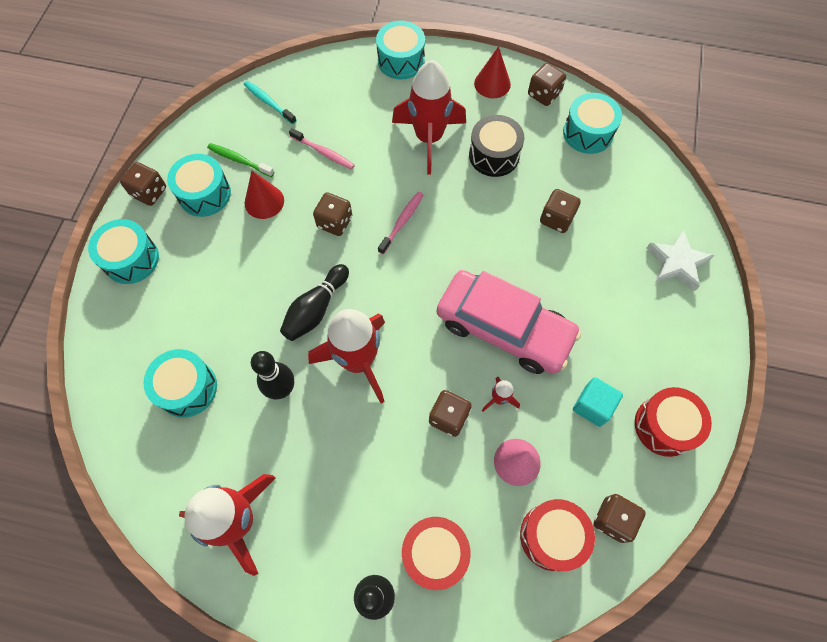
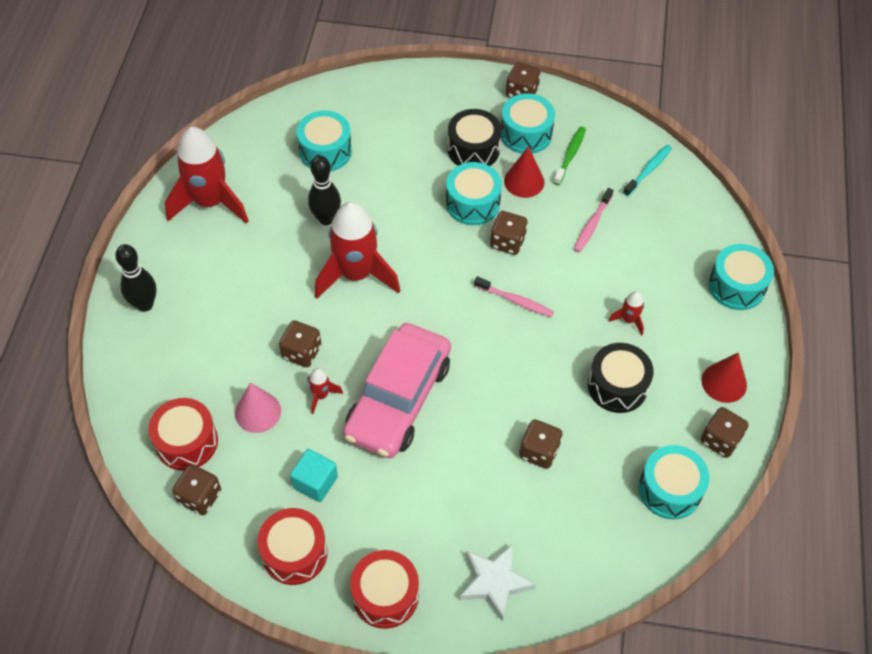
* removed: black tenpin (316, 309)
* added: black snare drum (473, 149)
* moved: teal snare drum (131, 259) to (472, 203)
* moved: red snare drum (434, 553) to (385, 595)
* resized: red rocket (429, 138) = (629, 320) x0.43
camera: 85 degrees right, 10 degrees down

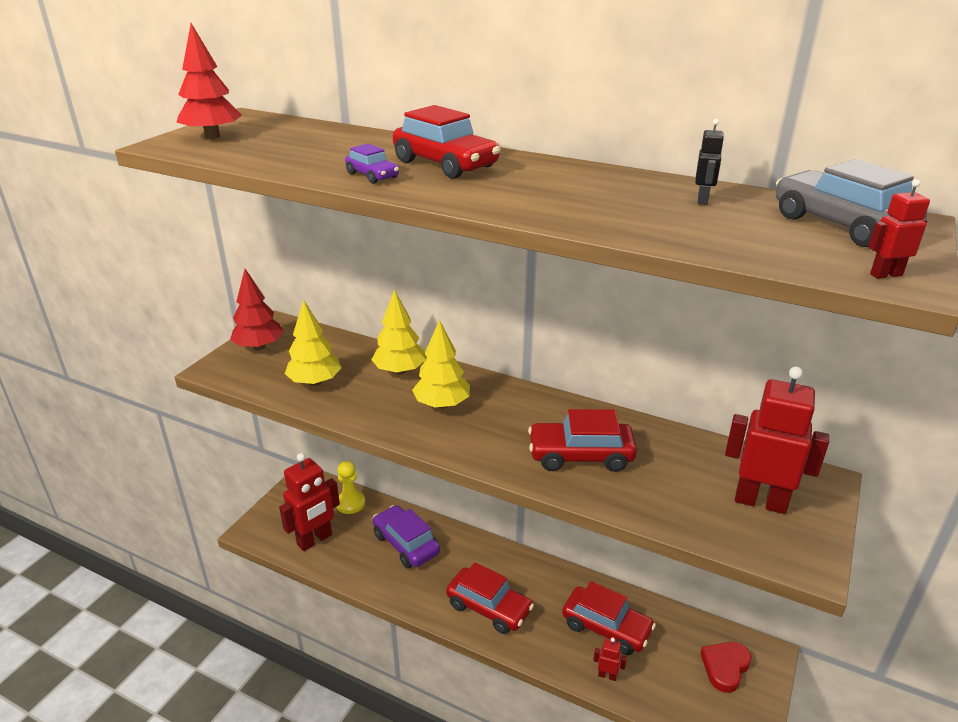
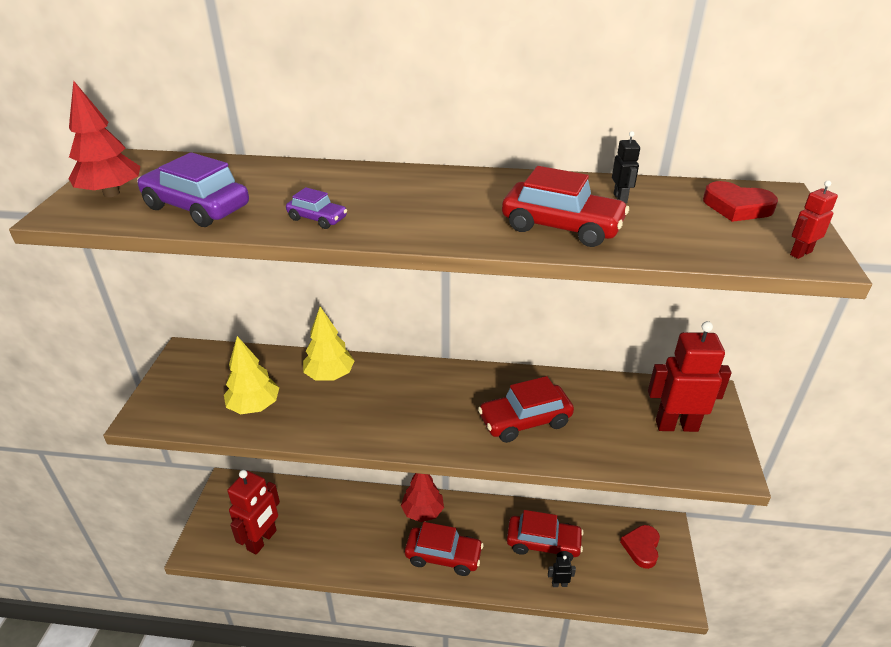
* removed: bright yellow chess pawn (350, 503)
* removed: bright yellow toy tree (442, 404)
* moved: red toy tree (259, 347) to (422, 511)
* moved: violet toy car (406, 544) to (197, 207)
* moved: red toy car (445, 164) to (561, 227)
* replaced: gray toy car (841, 225) to red heart (737, 207)
* recoloured: red robot figure (607, 675) to black robot figure (559, 584)
camera: 20 degrees left, 5 degrees up

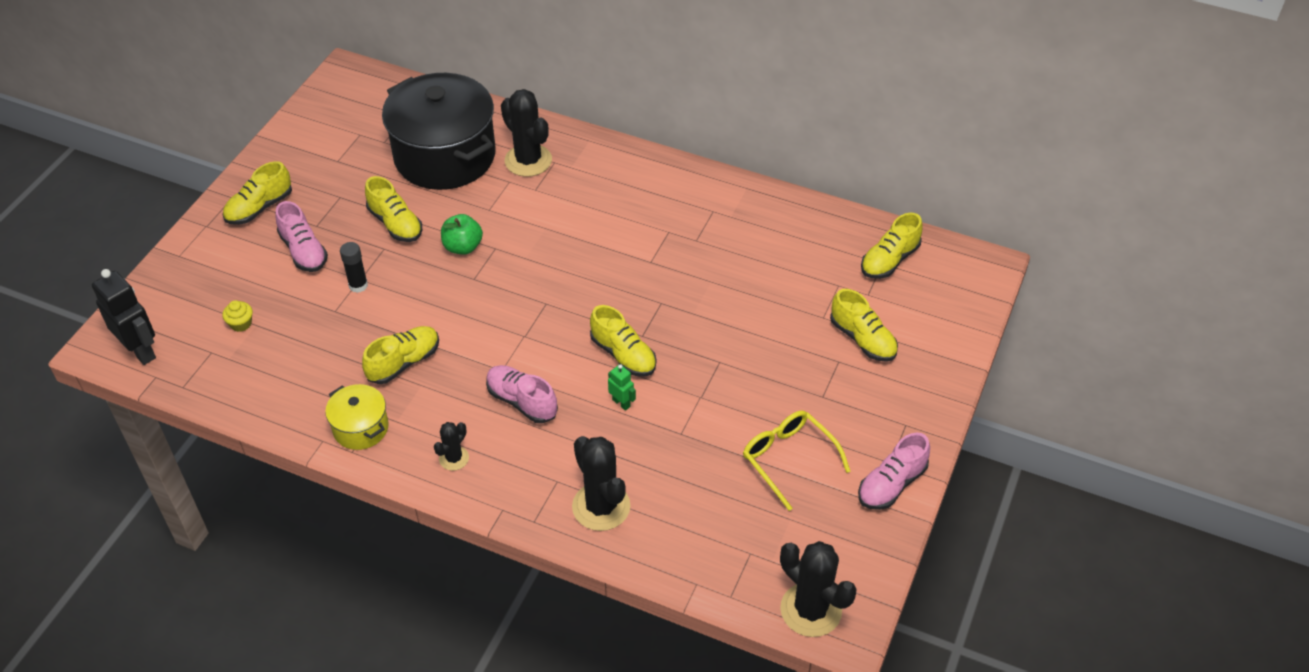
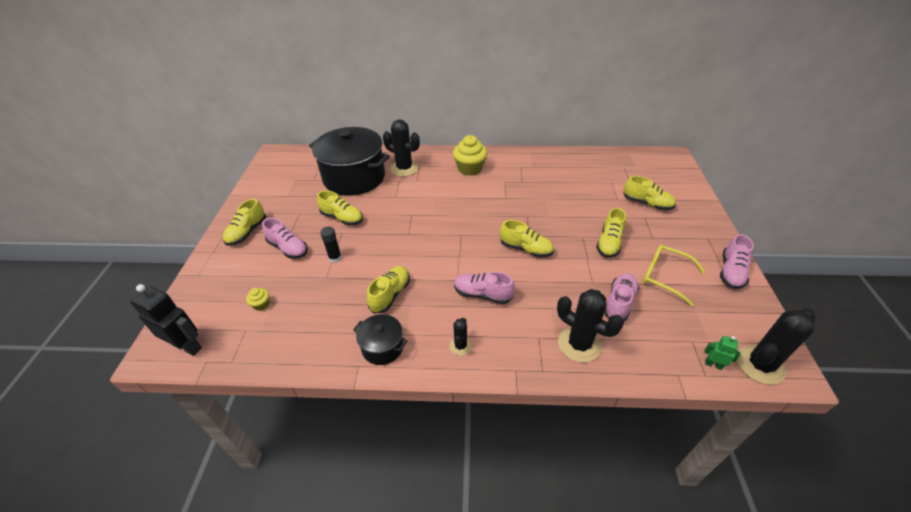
* removed: green toy apple (463, 247)
* added: bright yellow fairy cake (470, 169)
* added: pink shoe (619, 303)
* moved: green robot figure (621, 403) to (713, 364)
* moved: bright yellow shoe (889, 260) to (609, 243)
* recoloured: bright yellow pot (360, 428) to black pot (382, 347)
* turned: black prickly plant (811, 610) = (759, 365) 60 degrees counterclockwise
camera: 20 degrees left, 5 degrees down

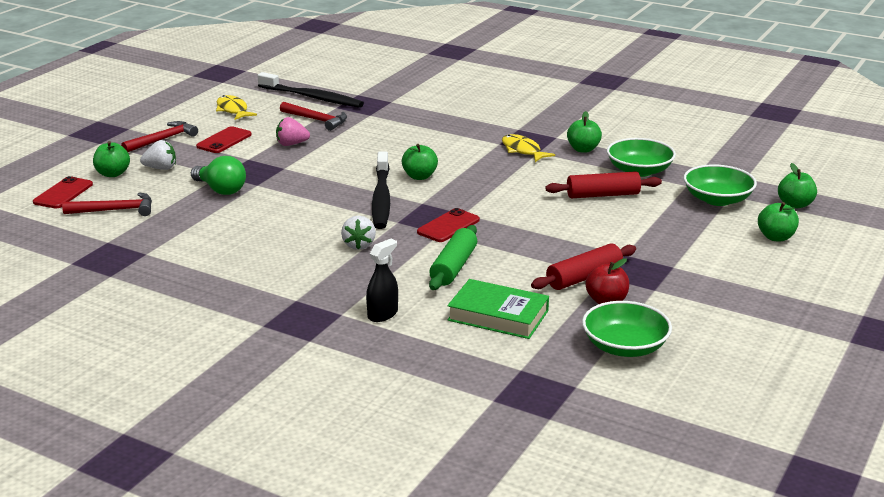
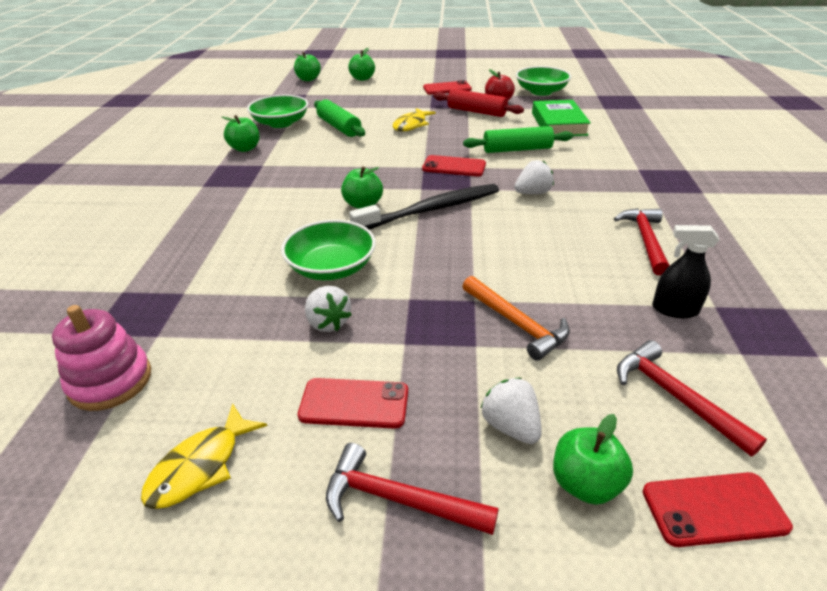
* added: red mobile phone (447, 88)
* moved: red hammer (316, 120) to (645, 240)
* moved: black spray bottle (382, 314) to (674, 309)
* moved: bright yellow fish (522, 150) to (411, 125)
* moved: green bowl (717, 199) to (331, 267)
* replaced: green bulb (221, 190) to orange hammer (516, 323)
* replaced: black dental brush (312, 97) to pink stacking toy (110, 381)
* recoloured: pink toy strawberry (291, 144) to white toy strawberry (328, 322)
* recoloured: red rolling pin (602, 195) to green rolling pin (339, 127)
camera: 115 degrees left, 10 degrees up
--
Only the lines from the top of the data through the line with "to (561, 227)" should be quoted, exactly and with both ends kept; skip the pictures.

* removed: black tenpin (316, 309)
* added: black snare drum (473, 149)
* moved: teal snare drum (131, 259) to (472, 203)
* moved: red snare drum (434, 553) to (385, 595)
* resized: red rocket (429, 138) = (629, 320) x0.43
camera: 85 degrees right, 10 degrees down

* removed: bright yellow chess pawn (350, 503)
* removed: bright yellow toy tree (442, 404)
* moved: red toy tree (259, 347) to (422, 511)
* moved: violet toy car (406, 544) to (197, 207)
* moved: red toy car (445, 164) to (561, 227)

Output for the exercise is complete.